*** Block opens ***

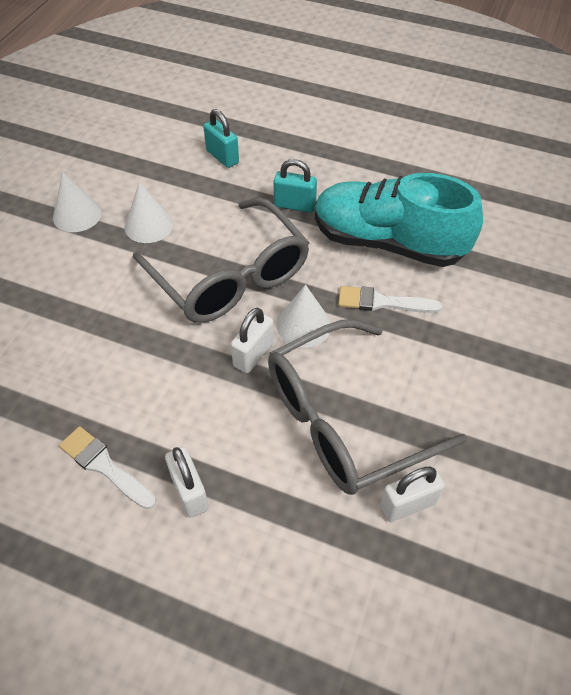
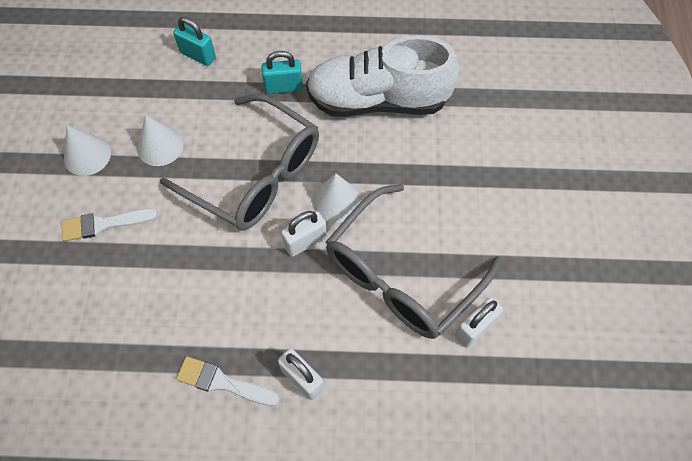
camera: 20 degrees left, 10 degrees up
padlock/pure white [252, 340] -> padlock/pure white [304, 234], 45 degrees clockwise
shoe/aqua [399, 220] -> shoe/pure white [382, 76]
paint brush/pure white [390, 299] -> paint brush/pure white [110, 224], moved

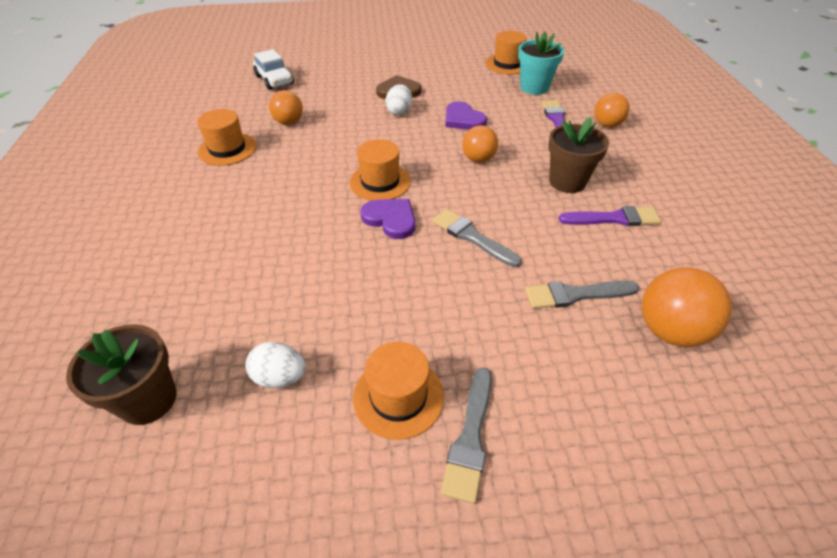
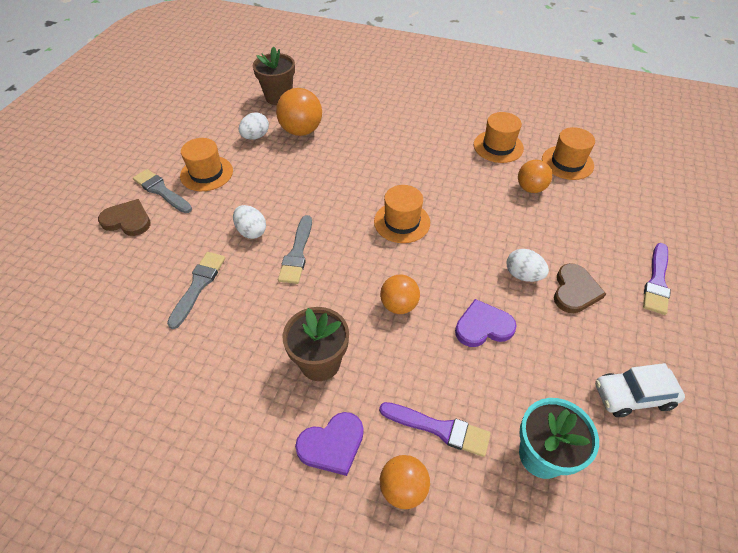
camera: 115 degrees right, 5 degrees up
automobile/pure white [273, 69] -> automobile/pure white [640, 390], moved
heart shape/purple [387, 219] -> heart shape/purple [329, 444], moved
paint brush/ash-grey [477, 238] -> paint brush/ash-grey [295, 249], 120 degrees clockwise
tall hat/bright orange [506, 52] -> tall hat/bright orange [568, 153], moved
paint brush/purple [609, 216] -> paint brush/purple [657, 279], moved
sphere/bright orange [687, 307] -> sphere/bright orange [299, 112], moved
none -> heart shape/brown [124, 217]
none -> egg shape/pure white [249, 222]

*** Block closes ***

Problem description: Each line from the one containing "sphere/bright orange [687, 307]" to the last line of the material above should be reproduced word for word, with nothing added.

Written response:
sphere/bright orange [687, 307] -> sphere/bright orange [299, 112], moved
none -> heart shape/brown [124, 217]
none -> egg shape/pure white [249, 222]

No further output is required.